Task objective: In the copy, include no images, and repeat each entry precisely as written.
Exercise data section start
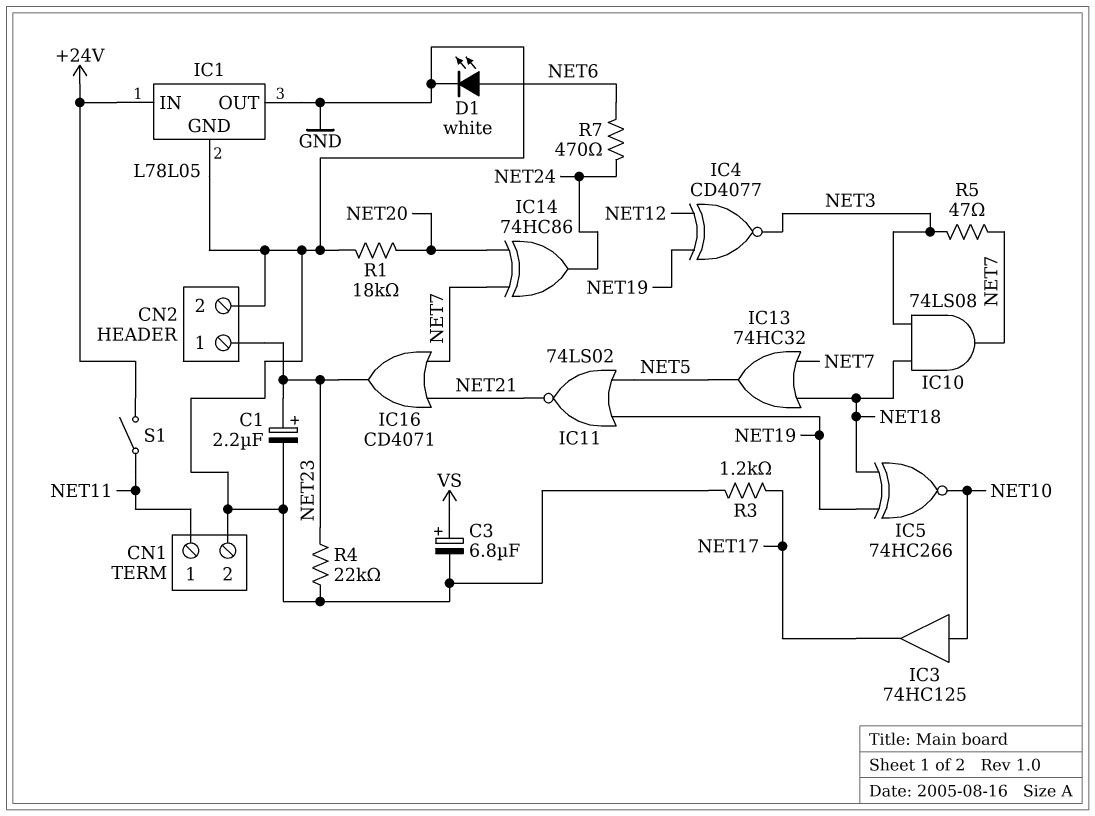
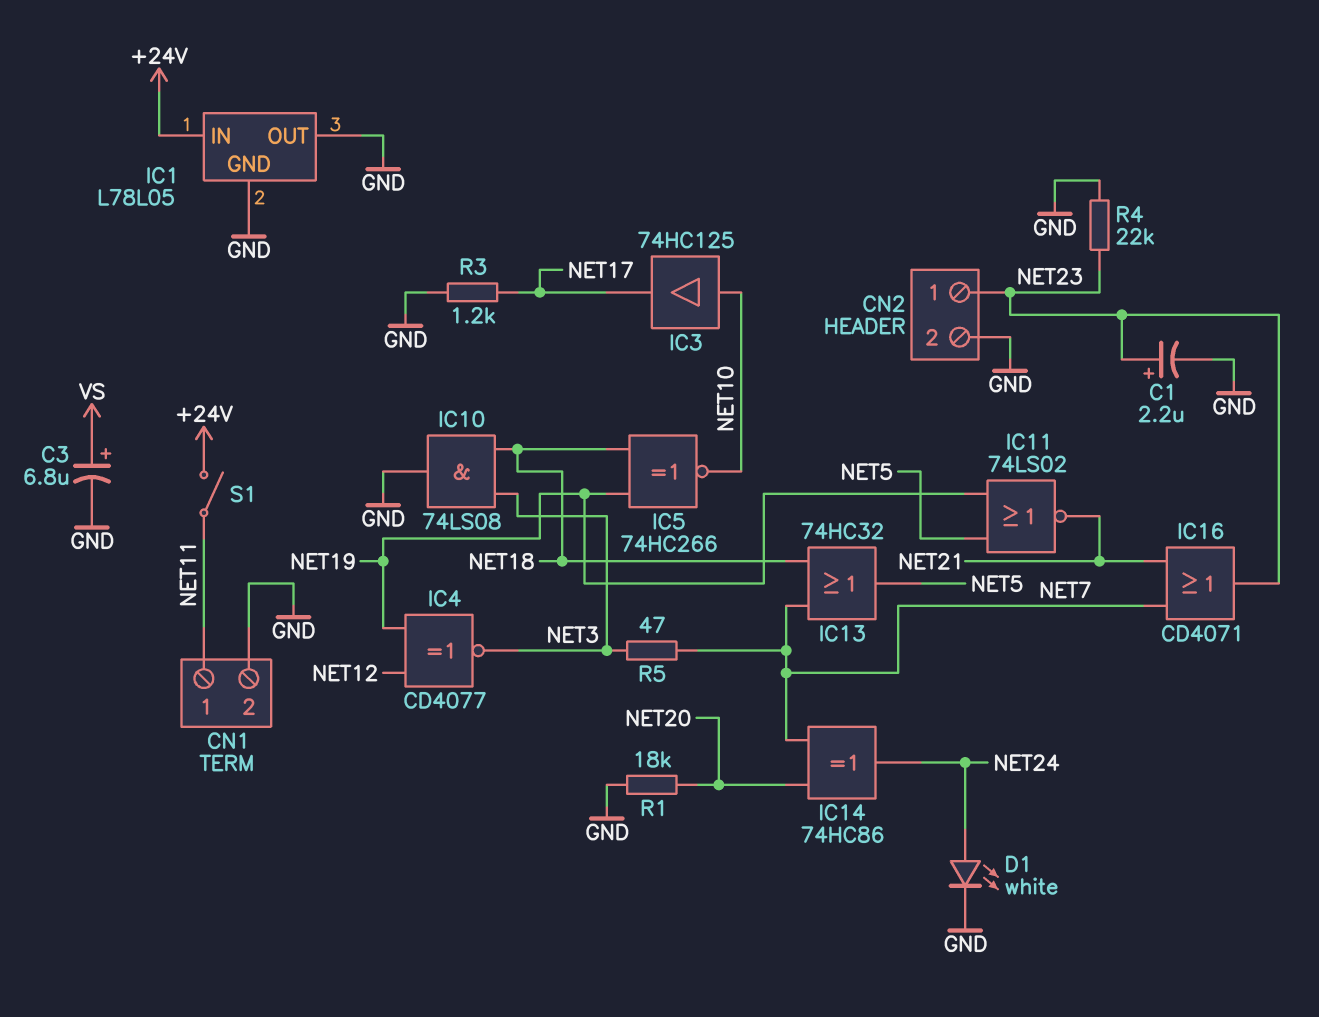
D1: LED white (A NET6, K GND) -> LED white (A NET24, K GND)
IC10: AND 74LS08 (in NET3, in NET18, out NET7) -> AND 74LS08 (in NET3, in NET18, out GND)
R7: 470 (NET6, NET24) -> none

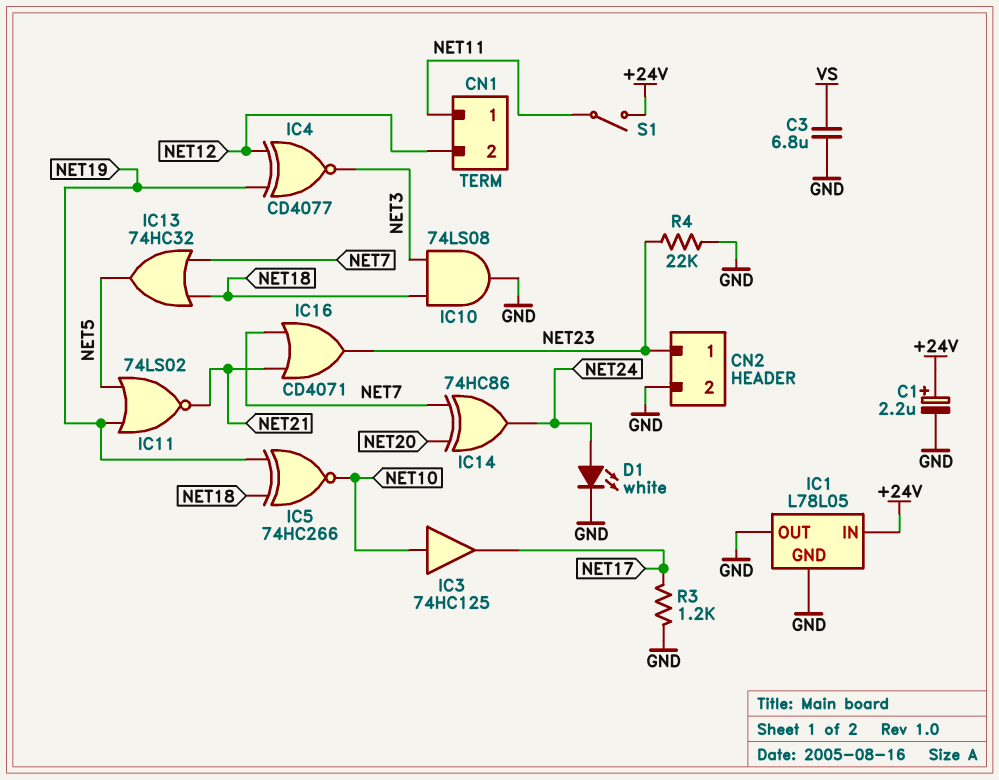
C1: 2.2uF (plus NET23, minus GND) -> 2.2uF (plus +24V, minus GND)
C3: 6.8uF (plus VS, minus GND) -> 6.8uF (GND, VS)
CN1 pin 2: GND -> NET12
R1: 18k (GND, NET20) -> none
R5: 47 (NET3, NET7) -> none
Exercise data section end
Written answer:
D1: LED white (A NET6, K GND) -> LED white (A NET24, K GND)
IC10: AND 74LS08 (in NET3, in NET18, out NET7) -> AND 74LS08 (in NET3, in NET18, out GND)
R7: 470 (NET6, NET24) -> none

C1: 2.2uF (plus NET23, minus GND) -> 2.2uF (plus +24V, minus GND)
C3: 6.8uF (plus VS, minus GND) -> 6.8uF (GND, VS)
CN1 pin 2: GND -> NET12
R1: 18k (GND, NET20) -> none
R5: 47 (NET3, NET7) -> none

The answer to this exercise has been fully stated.